Exercise objective
Nothing but a number should be given: how many lines of the records include "flat"?
Dataset records Start Marker
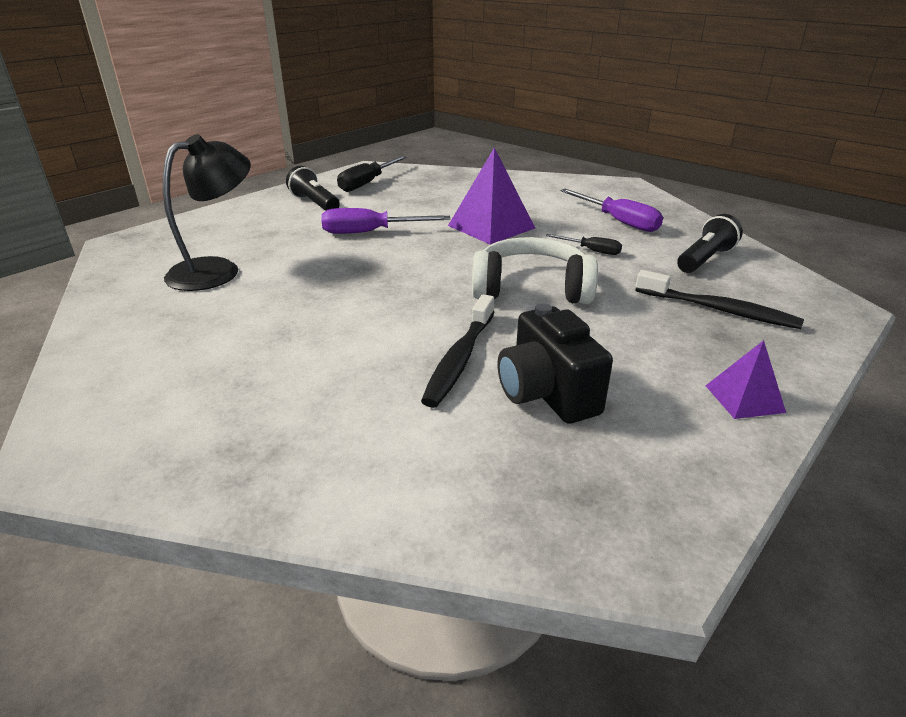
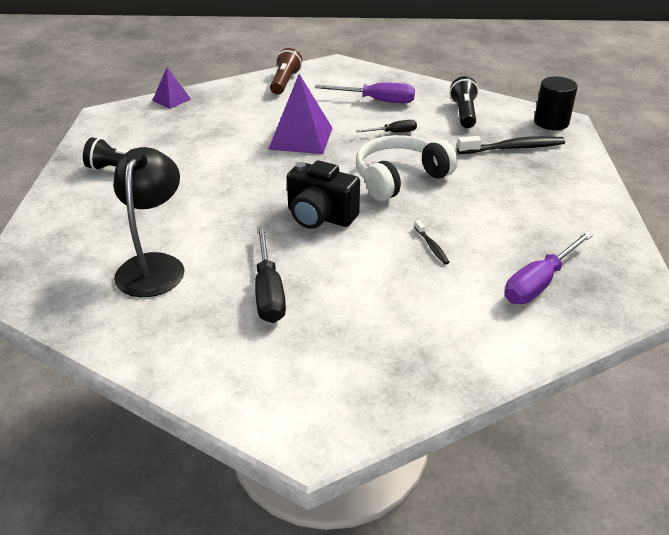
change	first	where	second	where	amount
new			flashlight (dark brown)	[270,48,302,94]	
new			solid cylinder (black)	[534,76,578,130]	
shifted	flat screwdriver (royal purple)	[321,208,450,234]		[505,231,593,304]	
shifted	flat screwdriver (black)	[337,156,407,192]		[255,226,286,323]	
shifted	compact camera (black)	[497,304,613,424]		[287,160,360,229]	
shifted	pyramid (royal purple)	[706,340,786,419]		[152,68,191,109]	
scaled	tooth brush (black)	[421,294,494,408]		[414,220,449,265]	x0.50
Dataset records End Marker
Expected answer
2